● Dataset records
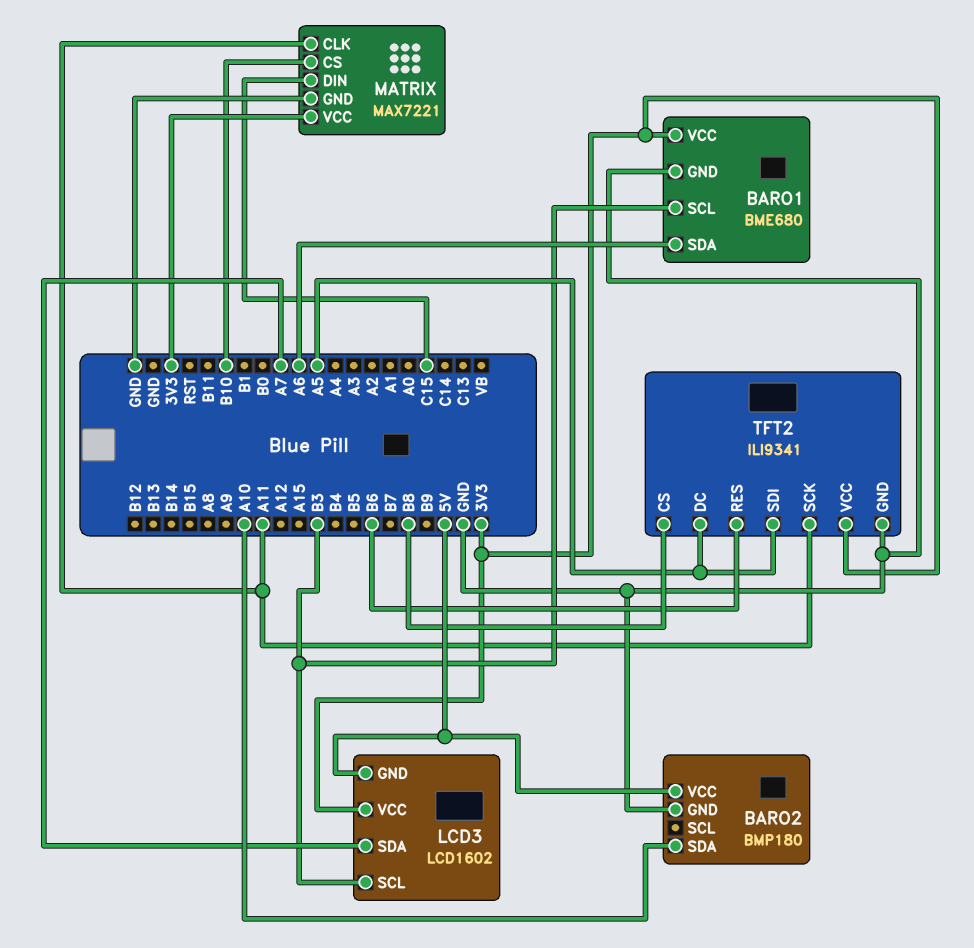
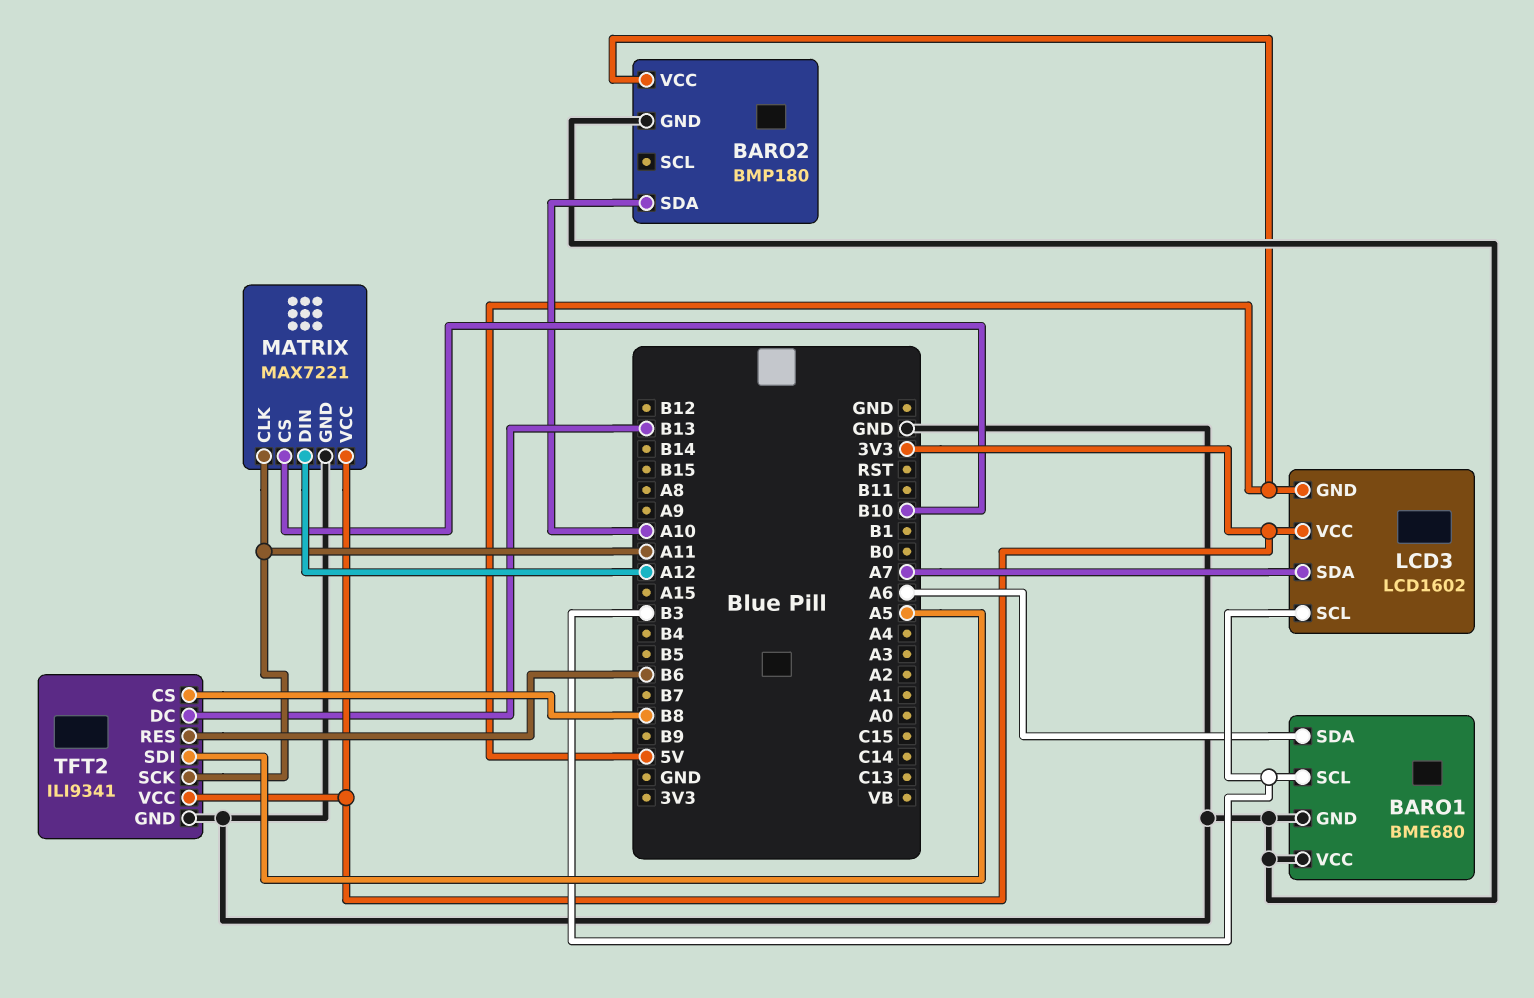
BARO1 pin VCC: 3V3 -> GND
MATRIX pin DIN: C15 -> A12
TFT2 pin DC: A5 -> B13

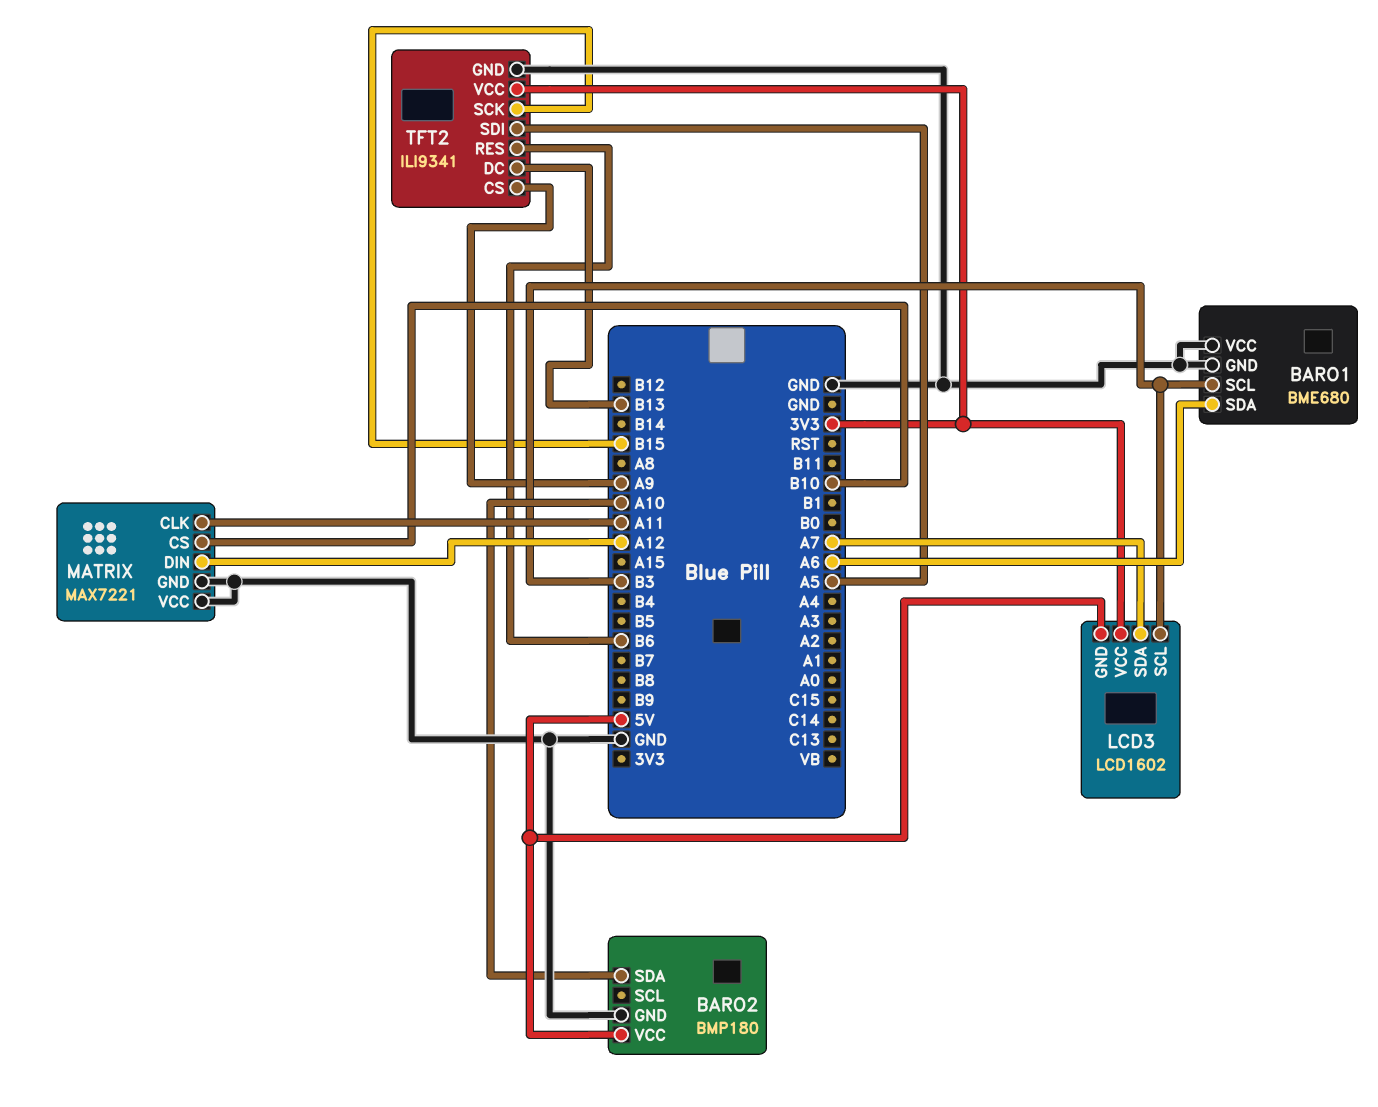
MATRIX pin VCC: 3V3 -> GND
TFT2 pin CS: B8 -> A9
TFT2 pin SCK: A11 -> B15

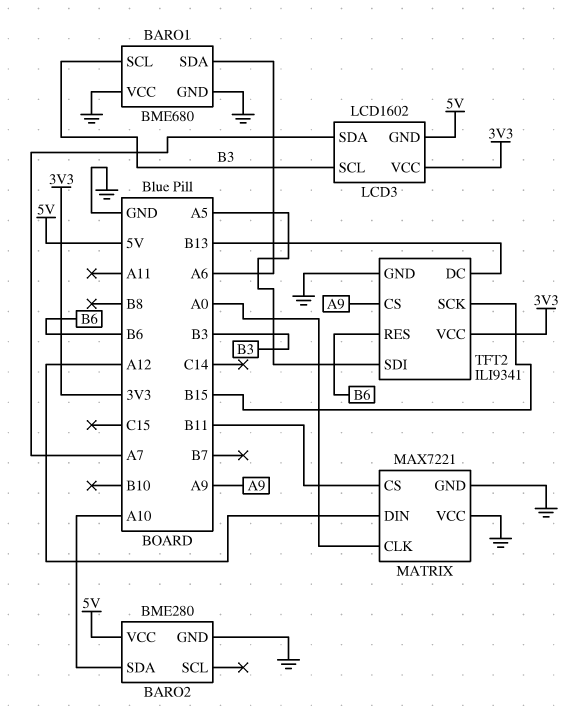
BARO2: BMP180 -> BME280
MATRIX pin CLK: A11 -> A0
MATRIX pin CS: B10 -> B11

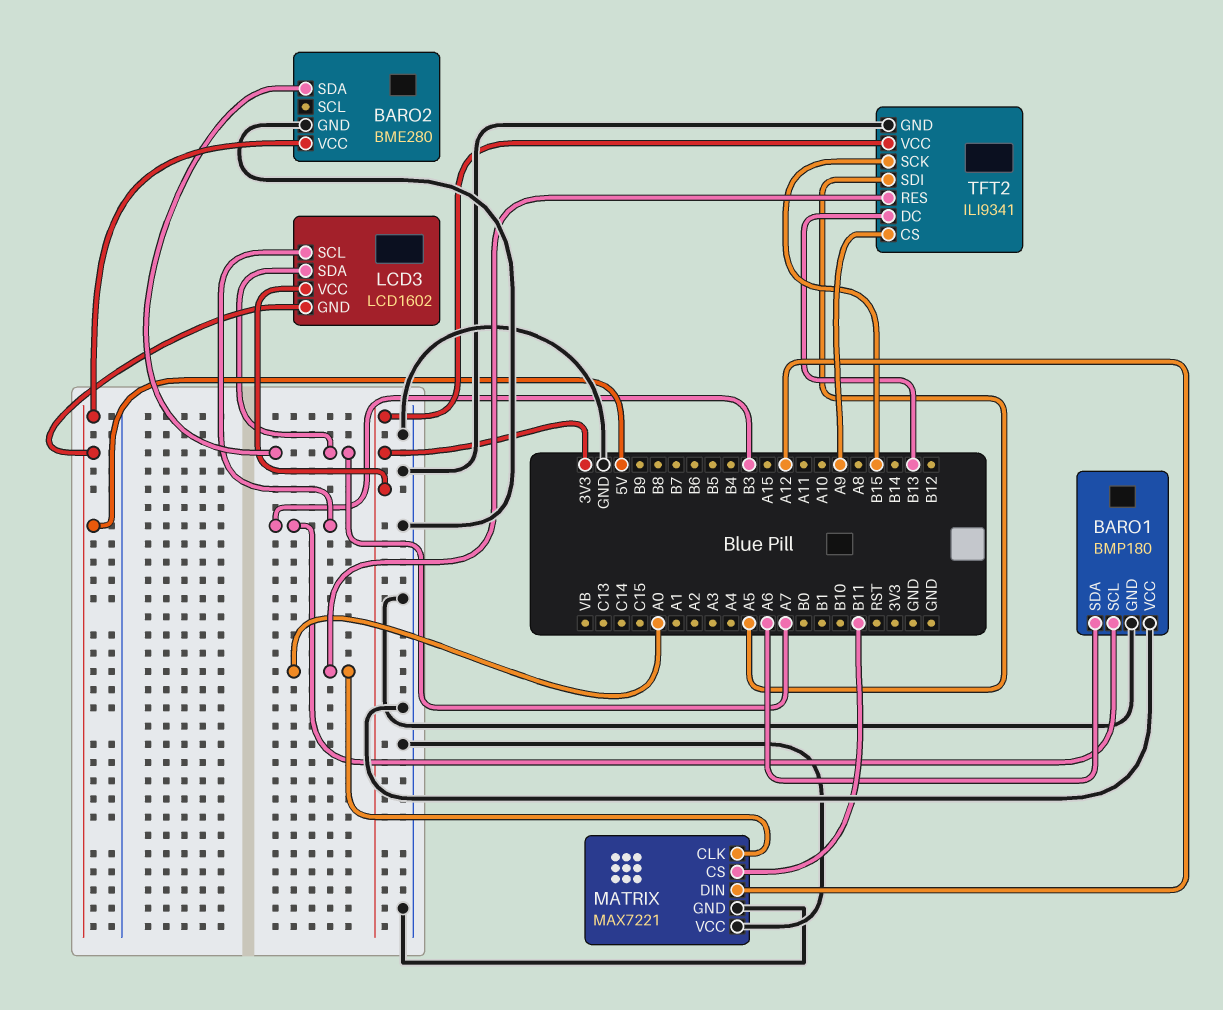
BARO1: BME680 -> BMP180
BARO2 pin SDA: A10 -> A7
TFT2 pin RES: B6 -> A0

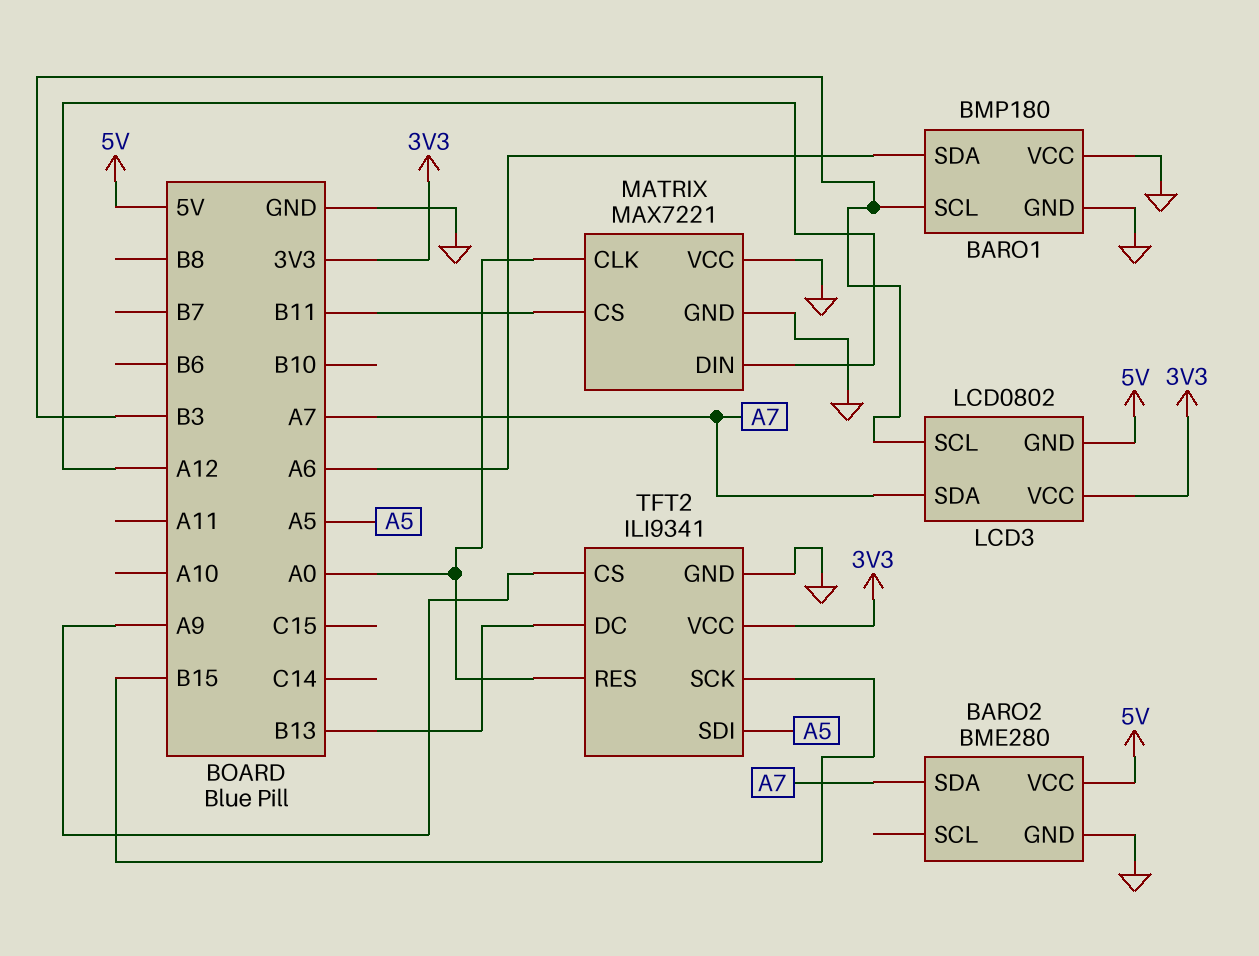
LCD3: LCD1602 -> LCD0802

● Required action
Search the data above for the string "MATRIX" and report each line that holds it.

● Solution for this task
MATRIX pin DIN: C15 -> A12
MATRIX pin VCC: 3V3 -> GND
MATRIX pin CLK: A11 -> A0
MATRIX pin CS: B10 -> B11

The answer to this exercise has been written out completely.